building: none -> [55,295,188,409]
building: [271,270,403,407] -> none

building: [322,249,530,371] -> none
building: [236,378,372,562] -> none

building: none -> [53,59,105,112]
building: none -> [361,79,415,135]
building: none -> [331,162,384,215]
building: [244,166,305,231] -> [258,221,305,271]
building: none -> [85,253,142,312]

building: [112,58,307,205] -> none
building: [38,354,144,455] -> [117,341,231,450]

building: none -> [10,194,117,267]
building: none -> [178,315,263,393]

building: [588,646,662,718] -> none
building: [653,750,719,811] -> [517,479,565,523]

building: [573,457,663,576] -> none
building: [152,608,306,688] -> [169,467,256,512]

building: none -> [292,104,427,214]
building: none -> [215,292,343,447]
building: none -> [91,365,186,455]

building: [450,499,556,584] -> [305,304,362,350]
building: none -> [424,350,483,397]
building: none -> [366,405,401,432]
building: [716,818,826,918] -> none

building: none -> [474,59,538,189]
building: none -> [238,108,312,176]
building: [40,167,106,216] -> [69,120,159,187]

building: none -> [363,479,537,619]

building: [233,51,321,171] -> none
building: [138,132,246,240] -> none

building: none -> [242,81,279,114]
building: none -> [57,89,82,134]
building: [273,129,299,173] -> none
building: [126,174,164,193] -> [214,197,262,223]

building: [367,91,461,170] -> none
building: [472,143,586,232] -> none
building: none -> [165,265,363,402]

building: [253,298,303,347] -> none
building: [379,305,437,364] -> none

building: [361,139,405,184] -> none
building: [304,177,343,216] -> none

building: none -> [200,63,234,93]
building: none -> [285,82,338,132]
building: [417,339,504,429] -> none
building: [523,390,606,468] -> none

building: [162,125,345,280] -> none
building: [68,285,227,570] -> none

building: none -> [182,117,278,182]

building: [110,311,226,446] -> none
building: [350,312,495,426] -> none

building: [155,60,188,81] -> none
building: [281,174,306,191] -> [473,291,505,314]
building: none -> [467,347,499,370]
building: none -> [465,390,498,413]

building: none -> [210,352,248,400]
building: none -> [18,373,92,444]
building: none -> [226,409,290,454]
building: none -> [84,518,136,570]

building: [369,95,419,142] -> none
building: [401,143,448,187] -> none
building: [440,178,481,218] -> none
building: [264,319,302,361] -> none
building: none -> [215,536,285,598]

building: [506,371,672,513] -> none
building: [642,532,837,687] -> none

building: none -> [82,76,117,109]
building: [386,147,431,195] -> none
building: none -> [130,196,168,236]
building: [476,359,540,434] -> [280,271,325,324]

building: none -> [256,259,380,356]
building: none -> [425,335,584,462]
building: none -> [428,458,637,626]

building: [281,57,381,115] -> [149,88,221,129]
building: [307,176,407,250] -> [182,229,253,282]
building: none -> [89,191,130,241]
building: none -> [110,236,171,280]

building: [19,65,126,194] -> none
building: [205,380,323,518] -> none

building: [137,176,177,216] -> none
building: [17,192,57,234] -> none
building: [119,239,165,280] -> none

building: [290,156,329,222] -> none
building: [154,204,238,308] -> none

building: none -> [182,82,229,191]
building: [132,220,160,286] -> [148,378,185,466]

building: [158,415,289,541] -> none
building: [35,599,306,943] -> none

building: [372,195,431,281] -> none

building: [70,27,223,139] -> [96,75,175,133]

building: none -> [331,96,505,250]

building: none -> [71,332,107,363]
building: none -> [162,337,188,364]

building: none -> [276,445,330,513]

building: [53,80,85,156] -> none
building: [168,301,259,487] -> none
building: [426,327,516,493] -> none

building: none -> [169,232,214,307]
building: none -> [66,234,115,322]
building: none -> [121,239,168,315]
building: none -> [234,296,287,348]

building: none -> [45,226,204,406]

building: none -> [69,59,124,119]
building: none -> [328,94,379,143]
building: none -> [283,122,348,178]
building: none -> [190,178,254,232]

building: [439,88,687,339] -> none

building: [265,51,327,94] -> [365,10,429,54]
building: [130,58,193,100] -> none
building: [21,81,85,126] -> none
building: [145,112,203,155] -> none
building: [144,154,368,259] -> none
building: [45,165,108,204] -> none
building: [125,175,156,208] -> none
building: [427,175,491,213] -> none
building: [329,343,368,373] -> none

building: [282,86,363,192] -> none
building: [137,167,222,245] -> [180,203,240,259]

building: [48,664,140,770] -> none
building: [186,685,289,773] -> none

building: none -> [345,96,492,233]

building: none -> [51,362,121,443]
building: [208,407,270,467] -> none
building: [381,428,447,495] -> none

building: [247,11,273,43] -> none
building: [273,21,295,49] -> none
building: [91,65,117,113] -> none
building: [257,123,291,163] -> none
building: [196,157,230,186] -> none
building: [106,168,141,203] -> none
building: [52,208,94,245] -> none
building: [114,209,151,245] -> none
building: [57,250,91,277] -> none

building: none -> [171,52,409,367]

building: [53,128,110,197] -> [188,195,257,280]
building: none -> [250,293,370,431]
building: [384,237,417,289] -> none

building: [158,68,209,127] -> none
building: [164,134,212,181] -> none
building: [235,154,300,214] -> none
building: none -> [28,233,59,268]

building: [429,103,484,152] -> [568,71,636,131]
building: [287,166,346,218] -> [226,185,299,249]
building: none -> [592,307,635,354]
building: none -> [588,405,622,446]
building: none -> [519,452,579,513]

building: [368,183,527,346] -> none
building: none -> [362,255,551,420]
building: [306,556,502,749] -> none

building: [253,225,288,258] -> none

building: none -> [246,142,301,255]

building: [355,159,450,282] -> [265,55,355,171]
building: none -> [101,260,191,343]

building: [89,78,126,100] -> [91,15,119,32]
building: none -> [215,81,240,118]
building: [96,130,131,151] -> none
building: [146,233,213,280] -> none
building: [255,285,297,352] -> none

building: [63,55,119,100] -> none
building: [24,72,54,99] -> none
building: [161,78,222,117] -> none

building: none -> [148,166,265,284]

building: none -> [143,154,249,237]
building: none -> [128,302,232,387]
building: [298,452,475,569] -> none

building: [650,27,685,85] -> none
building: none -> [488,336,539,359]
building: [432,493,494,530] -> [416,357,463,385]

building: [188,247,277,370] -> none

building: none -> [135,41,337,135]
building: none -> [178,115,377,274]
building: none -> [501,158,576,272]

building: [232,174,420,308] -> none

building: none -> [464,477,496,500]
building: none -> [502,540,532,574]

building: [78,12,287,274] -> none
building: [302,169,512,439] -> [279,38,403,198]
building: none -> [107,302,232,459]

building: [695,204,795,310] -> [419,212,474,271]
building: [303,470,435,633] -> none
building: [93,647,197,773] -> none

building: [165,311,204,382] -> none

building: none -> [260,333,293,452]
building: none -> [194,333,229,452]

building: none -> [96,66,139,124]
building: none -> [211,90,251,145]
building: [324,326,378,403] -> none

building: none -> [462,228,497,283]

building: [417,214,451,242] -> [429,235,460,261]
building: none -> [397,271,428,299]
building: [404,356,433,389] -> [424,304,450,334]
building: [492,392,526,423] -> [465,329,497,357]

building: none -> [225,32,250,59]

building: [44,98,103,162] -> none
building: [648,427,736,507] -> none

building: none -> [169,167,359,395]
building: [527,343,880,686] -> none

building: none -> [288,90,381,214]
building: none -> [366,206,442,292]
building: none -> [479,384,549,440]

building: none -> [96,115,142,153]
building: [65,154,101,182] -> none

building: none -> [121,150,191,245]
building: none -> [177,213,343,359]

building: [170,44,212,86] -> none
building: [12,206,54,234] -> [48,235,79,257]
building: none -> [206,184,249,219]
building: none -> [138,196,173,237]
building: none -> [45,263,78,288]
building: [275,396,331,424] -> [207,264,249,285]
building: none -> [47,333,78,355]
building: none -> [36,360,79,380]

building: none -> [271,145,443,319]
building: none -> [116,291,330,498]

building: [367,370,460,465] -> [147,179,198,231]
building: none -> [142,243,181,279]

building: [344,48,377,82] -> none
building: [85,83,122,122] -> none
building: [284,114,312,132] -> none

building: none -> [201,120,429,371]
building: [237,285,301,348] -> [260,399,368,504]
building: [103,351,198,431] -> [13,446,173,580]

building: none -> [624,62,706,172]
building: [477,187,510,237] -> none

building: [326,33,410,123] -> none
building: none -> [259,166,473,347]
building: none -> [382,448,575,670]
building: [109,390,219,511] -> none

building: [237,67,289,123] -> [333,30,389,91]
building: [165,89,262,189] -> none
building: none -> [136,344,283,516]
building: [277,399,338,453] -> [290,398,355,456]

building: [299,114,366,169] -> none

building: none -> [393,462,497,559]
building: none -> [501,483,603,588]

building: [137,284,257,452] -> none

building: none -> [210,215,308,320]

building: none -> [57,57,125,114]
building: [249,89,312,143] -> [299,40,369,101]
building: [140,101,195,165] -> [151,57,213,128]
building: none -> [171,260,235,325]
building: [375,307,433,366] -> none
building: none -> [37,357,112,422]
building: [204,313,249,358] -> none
——————
:: INSTRUCTIONS TO FOLLOW ::
From the records above, transcribe without alteration every line from the one with "building: none -> [143,154,249,237]" to the one with "building: none -> [194,333,229,452]", inclusive.

:: RESPONSE TO THE TASK ::
building: none -> [143,154,249,237]
building: none -> [128,302,232,387]
building: [298,452,475,569] -> none

building: [650,27,685,85] -> none
building: none -> [488,336,539,359]
building: [432,493,494,530] -> [416,357,463,385]

building: [188,247,277,370] -> none

building: none -> [135,41,337,135]
building: none -> [178,115,377,274]
building: none -> [501,158,576,272]

building: [232,174,420,308] -> none

building: none -> [464,477,496,500]
building: none -> [502,540,532,574]

building: [78,12,287,274] -> none
building: [302,169,512,439] -> [279,38,403,198]
building: none -> [107,302,232,459]

building: [695,204,795,310] -> [419,212,474,271]
building: [303,470,435,633] -> none
building: [93,647,197,773] -> none

building: [165,311,204,382] -> none

building: none -> [260,333,293,452]
building: none -> [194,333,229,452]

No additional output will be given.